Scene image comparisons
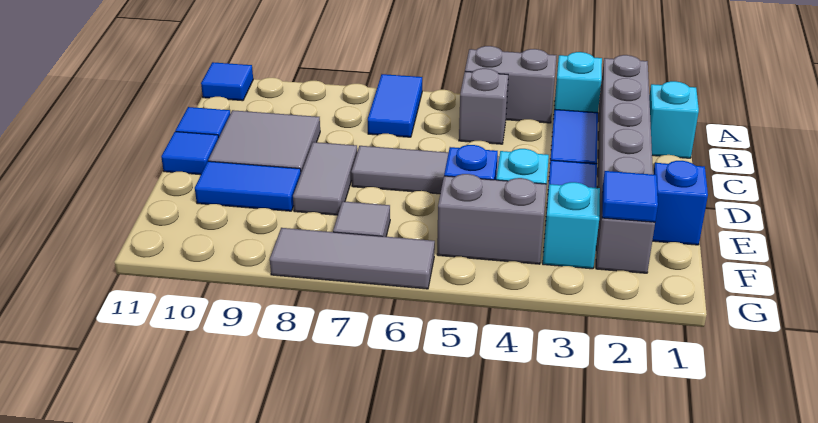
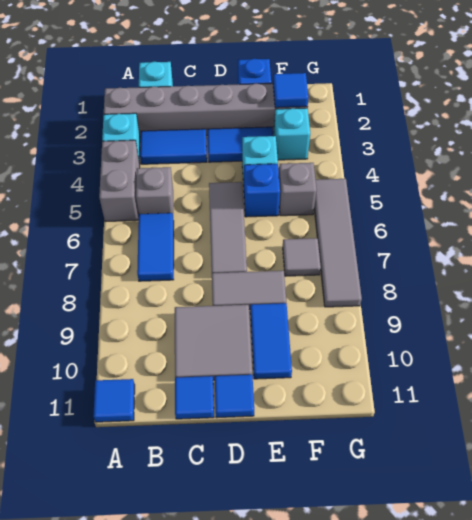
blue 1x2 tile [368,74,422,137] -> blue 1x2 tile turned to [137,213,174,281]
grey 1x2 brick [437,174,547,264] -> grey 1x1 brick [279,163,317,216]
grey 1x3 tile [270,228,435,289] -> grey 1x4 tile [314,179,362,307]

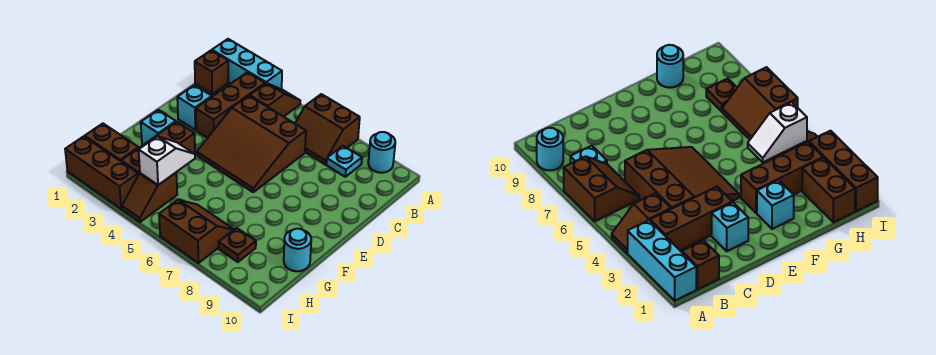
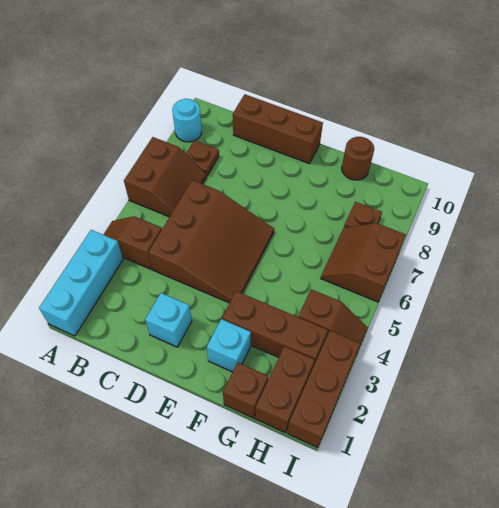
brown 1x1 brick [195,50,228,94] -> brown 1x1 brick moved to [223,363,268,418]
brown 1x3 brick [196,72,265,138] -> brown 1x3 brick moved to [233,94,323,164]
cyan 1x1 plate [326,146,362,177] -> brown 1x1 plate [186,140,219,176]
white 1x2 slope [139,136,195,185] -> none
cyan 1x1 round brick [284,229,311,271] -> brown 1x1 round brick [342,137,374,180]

Task details: Search the records above for the string "brick". Copy every line that contains it.

Response area:
grey 1x2 brick [437,174,547,264] -> grey 1x1 brick [279,163,317,216]
brown 1x1 brick [195,50,228,94] -> brown 1x1 brick moved to [223,363,268,418]
brown 1x3 brick [196,72,265,138] -> brown 1x3 brick moved to [233,94,323,164]
cyan 1x1 round brick [284,229,311,271] -> brown 1x1 round brick [342,137,374,180]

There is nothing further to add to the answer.